*Directions*
Which lines of the records contain "tile"? Collect every one of them.

(Scene image comparisons)

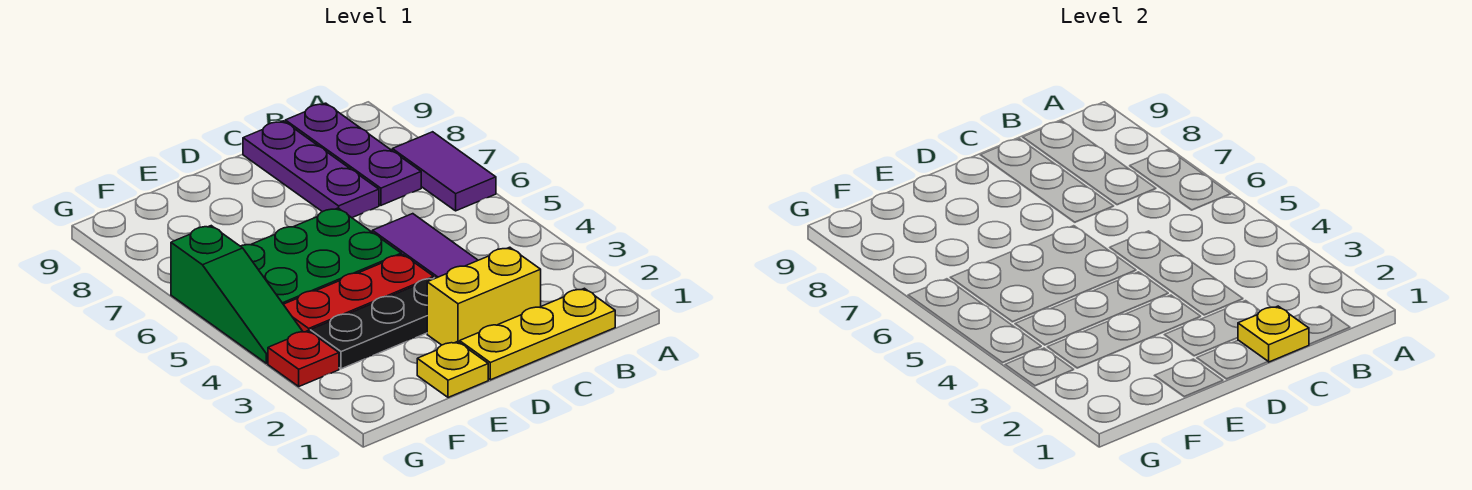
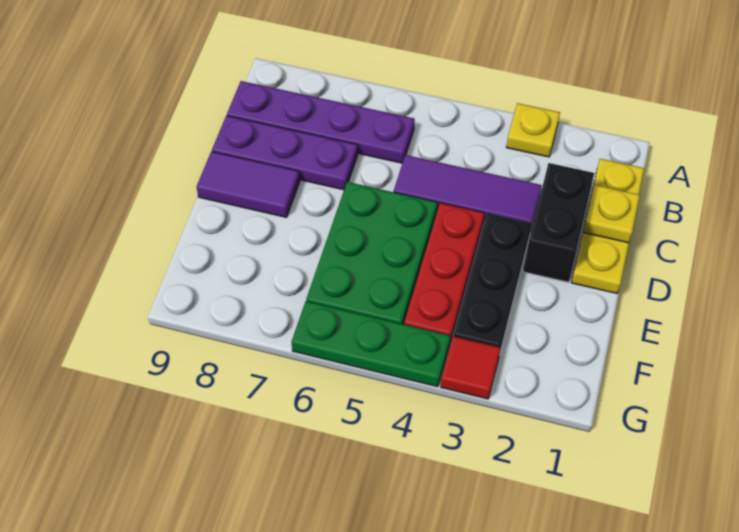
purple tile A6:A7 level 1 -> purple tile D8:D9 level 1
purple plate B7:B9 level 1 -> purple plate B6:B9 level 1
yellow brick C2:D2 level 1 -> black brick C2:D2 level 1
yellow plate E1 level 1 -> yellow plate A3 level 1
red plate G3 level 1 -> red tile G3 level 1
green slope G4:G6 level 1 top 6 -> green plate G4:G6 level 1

*Result of this task*
purple tile A6:A7 level 1 -> purple tile D8:D9 level 1
red plate G3 level 1 -> red tile G3 level 1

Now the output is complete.